--- Records provided ---

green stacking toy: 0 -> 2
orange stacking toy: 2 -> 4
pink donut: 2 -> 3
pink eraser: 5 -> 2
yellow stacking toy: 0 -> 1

---

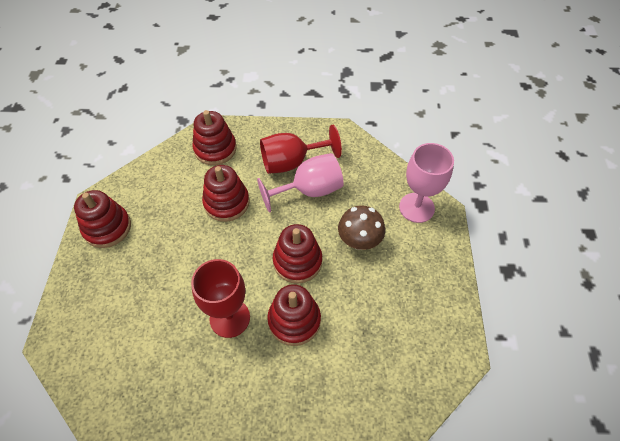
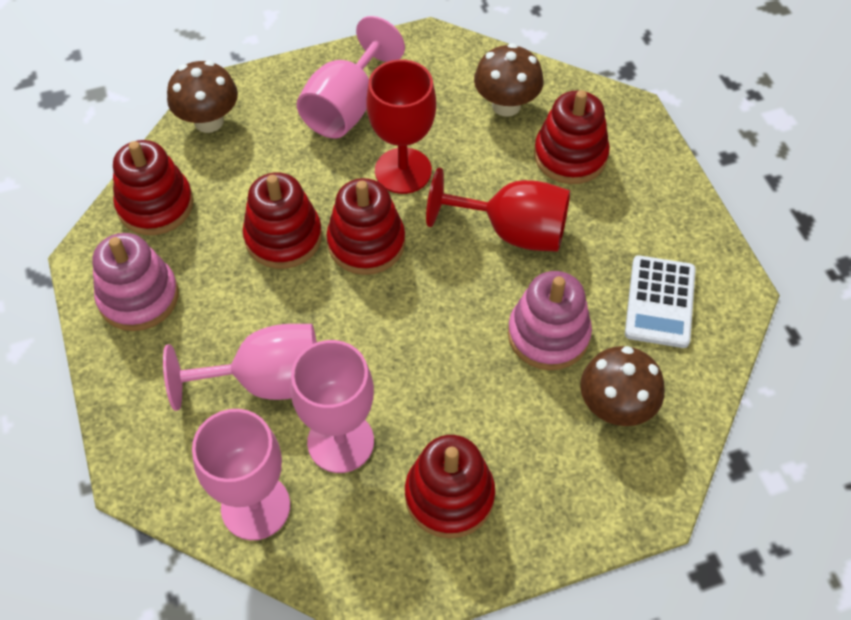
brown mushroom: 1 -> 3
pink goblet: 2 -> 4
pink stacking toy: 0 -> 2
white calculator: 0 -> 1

--- What the task asks ---
In the listing above, locate the line containing "green stacking toy: 0 -> 2" and the line containing "yellow stacking toy: 0 -> 1". Transcribe those two lines and everything between them, exactly as written.

--- Solution ---
green stacking toy: 0 -> 2
orange stacking toy: 2 -> 4
pink donut: 2 -> 3
pink eraser: 5 -> 2
yellow stacking toy: 0 -> 1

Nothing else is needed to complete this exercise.